Start of Exercise material

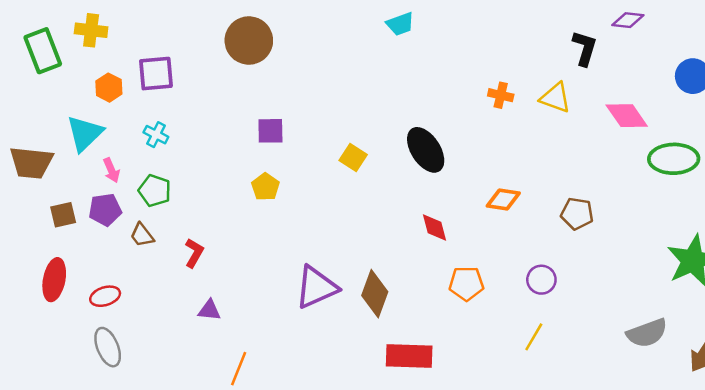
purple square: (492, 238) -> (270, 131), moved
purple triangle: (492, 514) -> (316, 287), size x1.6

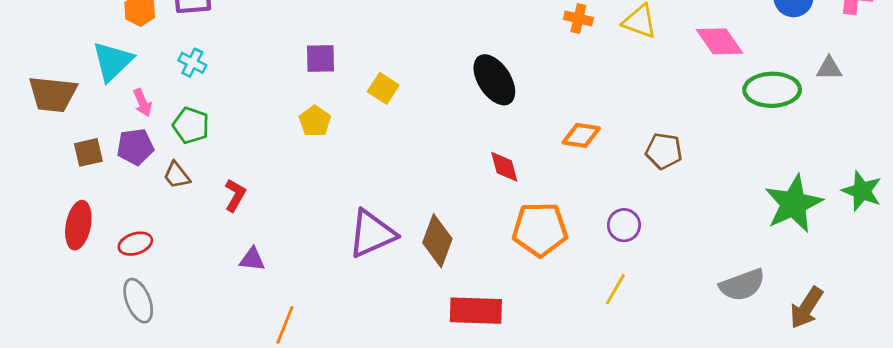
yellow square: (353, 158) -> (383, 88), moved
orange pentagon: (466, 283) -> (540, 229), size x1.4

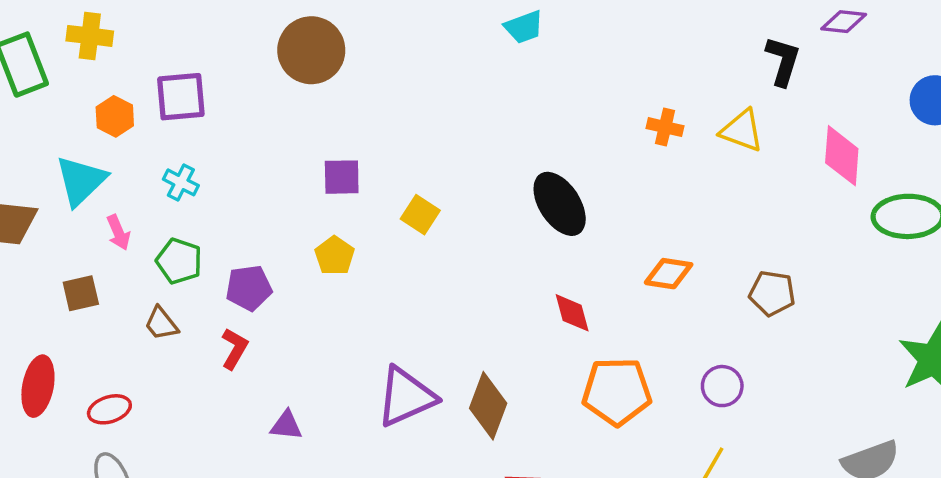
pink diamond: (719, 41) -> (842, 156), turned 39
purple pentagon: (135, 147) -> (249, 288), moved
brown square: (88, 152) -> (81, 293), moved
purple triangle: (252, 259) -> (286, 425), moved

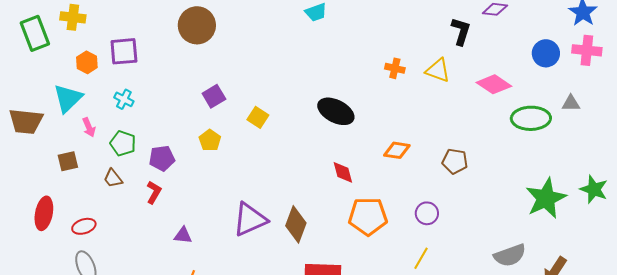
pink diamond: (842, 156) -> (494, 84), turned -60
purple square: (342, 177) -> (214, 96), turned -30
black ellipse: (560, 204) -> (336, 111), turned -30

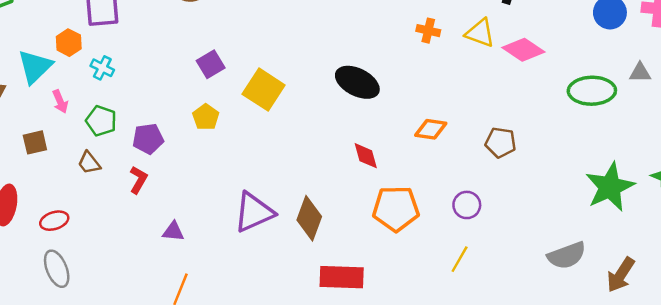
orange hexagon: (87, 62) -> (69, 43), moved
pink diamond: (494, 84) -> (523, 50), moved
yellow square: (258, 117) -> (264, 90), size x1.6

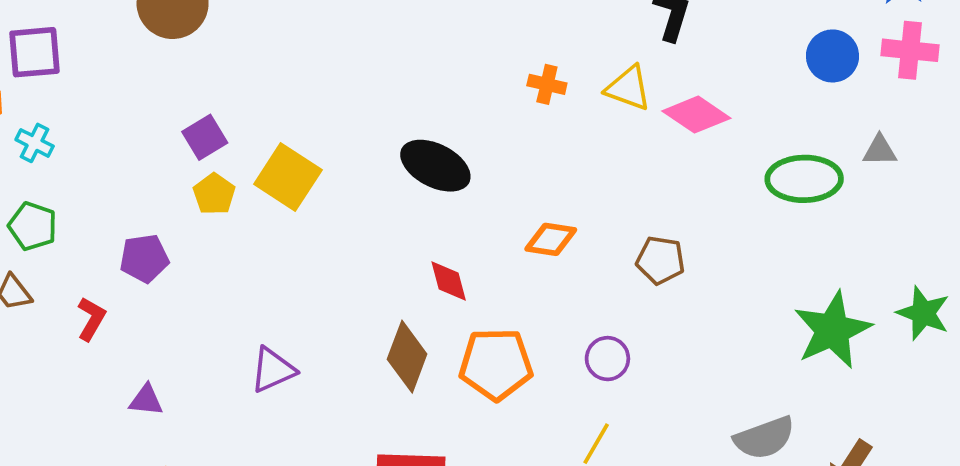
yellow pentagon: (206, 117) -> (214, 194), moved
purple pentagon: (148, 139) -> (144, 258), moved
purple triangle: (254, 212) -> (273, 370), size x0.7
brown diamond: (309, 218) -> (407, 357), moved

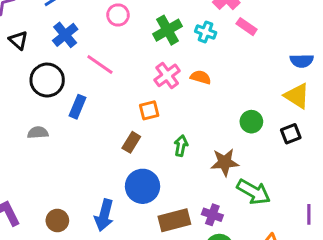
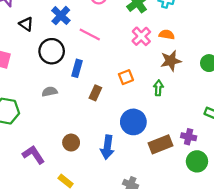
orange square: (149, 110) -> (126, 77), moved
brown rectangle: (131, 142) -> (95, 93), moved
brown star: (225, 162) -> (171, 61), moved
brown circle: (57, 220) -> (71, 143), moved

End of Exercise material

The result should be an exact copy of only the lines above from the one that holds "pink diamond: (842, 156)" through the one that holds "yellow pentagon: (206, 117)", both ends included, without pictures.

Answer ::
pink diamond: (842, 156) -> (494, 84), turned -60
purple square: (342, 177) -> (214, 96), turned -30
black ellipse: (560, 204) -> (336, 111), turned -30

orange hexagon: (87, 62) -> (69, 43), moved
pink diamond: (494, 84) -> (523, 50), moved
yellow square: (258, 117) -> (264, 90), size x1.6

yellow pentagon: (206, 117) -> (214, 194), moved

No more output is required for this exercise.